Rows of pointing data
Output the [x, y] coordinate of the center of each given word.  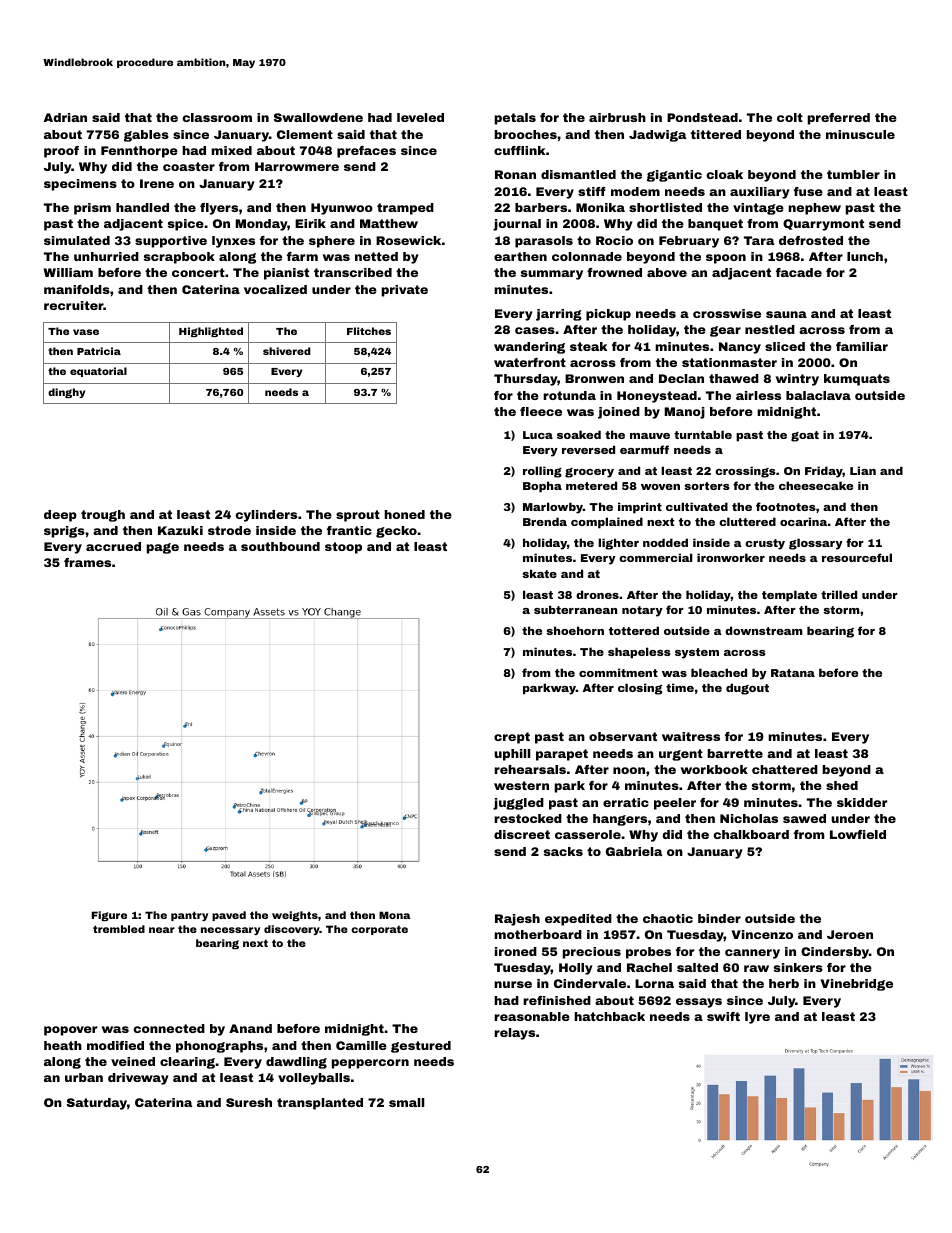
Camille [361, 1045]
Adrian [65, 117]
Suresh [249, 1102]
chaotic [668, 918]
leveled [420, 117]
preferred [839, 119]
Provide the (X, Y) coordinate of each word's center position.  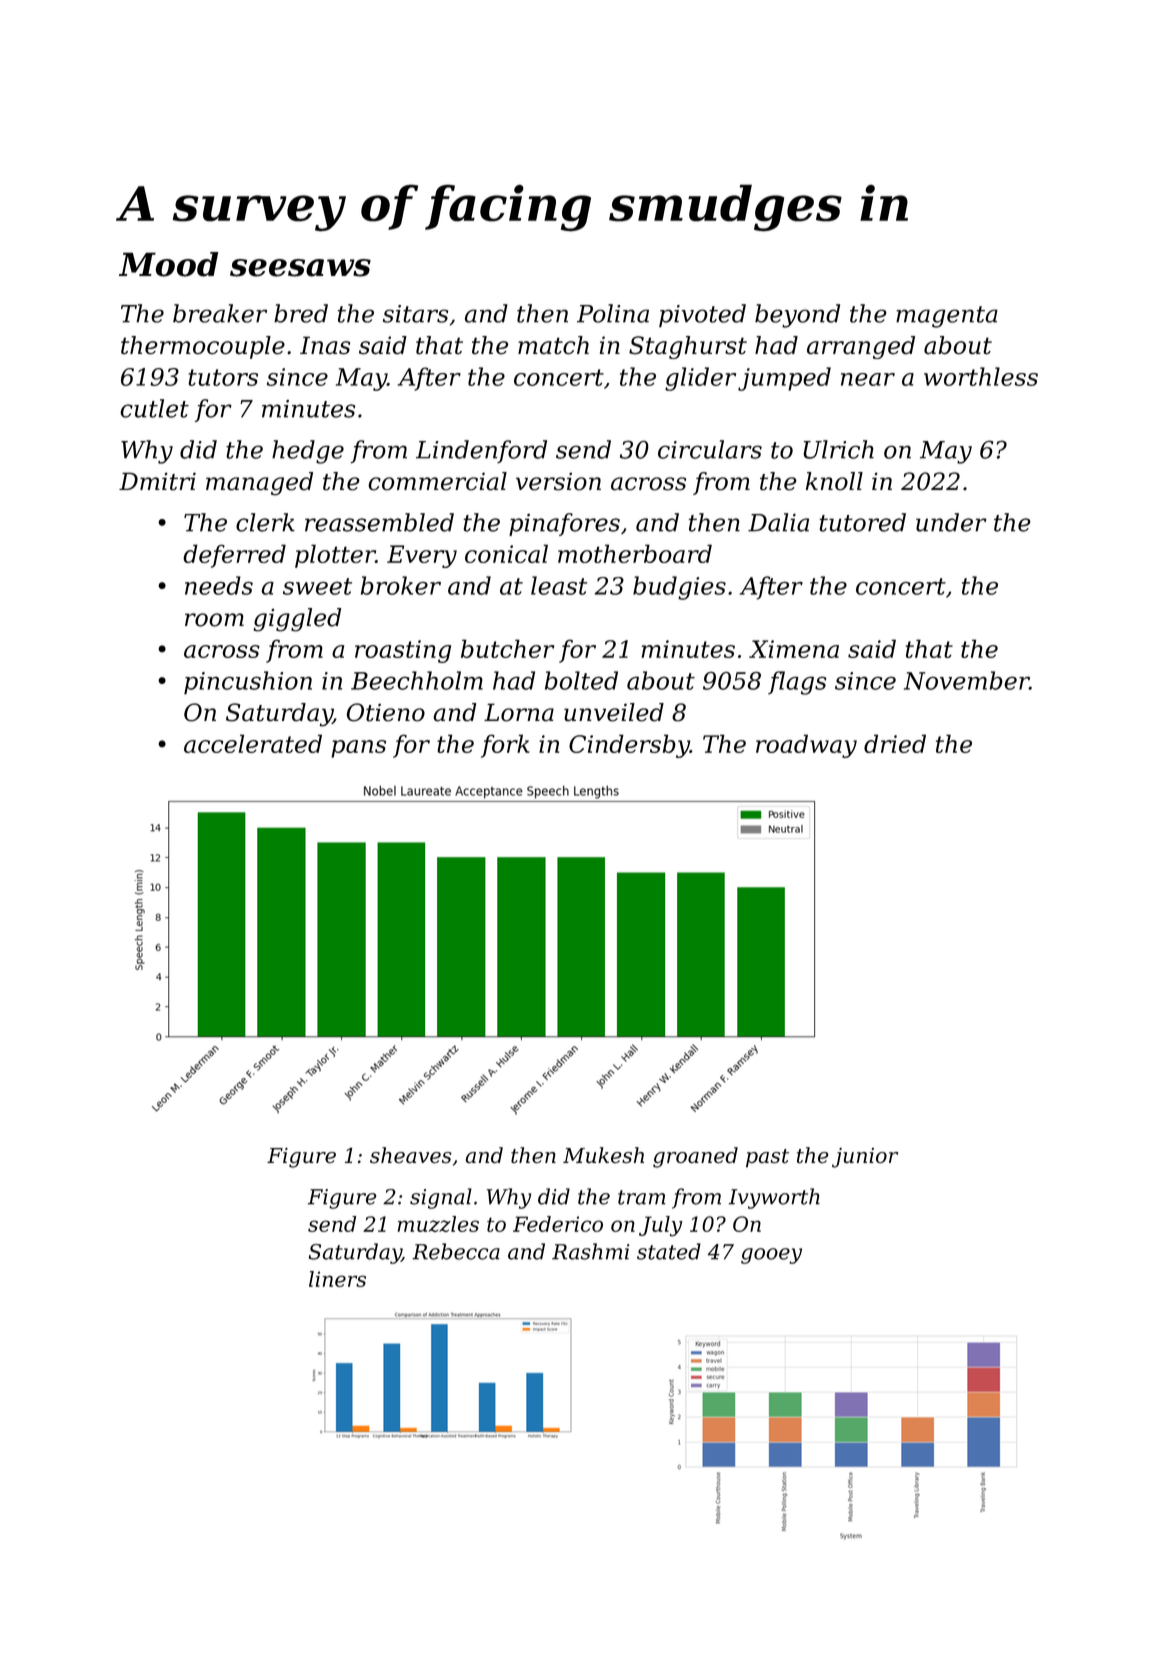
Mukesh (603, 1155)
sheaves (411, 1155)
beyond (797, 316)
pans (358, 749)
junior (865, 1158)
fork (505, 746)
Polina (613, 313)
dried (895, 743)
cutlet (154, 408)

* Required task *
Repeat all the records above in full, including each request, and add 40 to every coordinate in the answers. Leave the pictures out.

* Complete answer *
Output the [x, y] coordinate of the center of each given word.  
Camille [401, 1085]
Adrian [105, 157]
Suresh [289, 1142]
chaotic [708, 958]
leveled [460, 157]
preferred [879, 159]
Provide the (X, Y) coordinate of each word's center position.  
Mukesh (643, 1195)
sheaves (451, 1195)
beyond (837, 356)
pans (398, 789)
junior (905, 1198)
fork (545, 786)
Polina (653, 353)
dried (935, 783)
cutlet (194, 448)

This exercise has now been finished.